■ Collected data
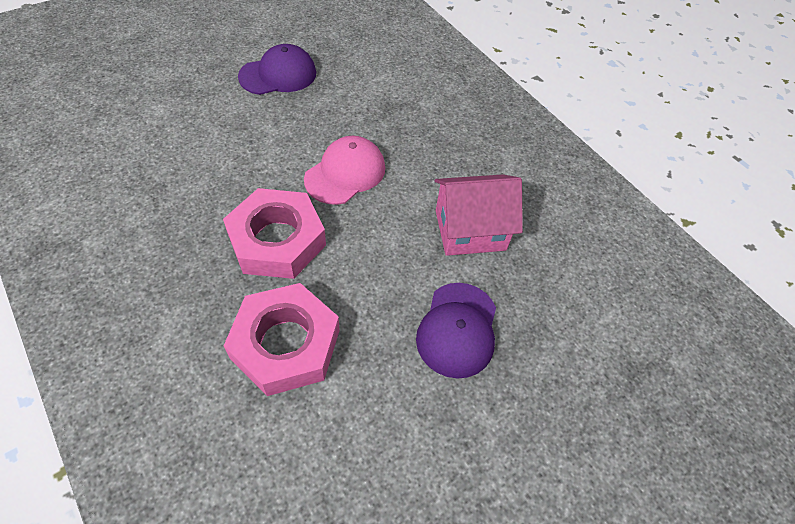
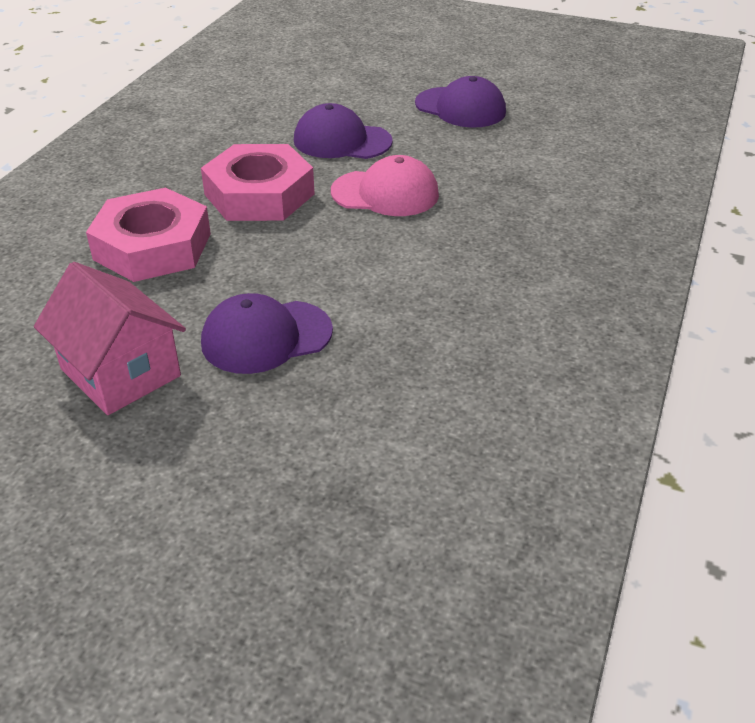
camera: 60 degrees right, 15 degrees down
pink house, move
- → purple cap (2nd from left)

■ Goal of the exercise
Repeat the listing above word for word and leave its images out.

■ Response to this task
camera: 60 degrees right, 15 degrees down
pink house, move
- → purple cap (2nd from left)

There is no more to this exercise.